(RECORDS PROVIDED):

+---+

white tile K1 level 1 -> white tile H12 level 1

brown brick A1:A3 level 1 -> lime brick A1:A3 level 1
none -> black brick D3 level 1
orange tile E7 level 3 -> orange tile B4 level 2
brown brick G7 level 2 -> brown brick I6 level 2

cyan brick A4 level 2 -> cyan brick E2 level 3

+---+

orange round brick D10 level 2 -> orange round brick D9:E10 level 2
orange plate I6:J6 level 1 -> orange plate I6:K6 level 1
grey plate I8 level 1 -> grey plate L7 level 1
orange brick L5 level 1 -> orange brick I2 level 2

+---+

(WHAT TO WORK ON): The listing above holds a line with "orange plate I6:J6" and a line with "orange brick L5". Print the stretch from the first through the second, exactly and alone.

(SOLUTION FOR THIS TASK):
orange plate I6:J6 level 1 -> orange plate I6:K6 level 1
grey plate I8 level 1 -> grey plate L7 level 1
orange brick L5 level 1 -> orange brick I2 level 2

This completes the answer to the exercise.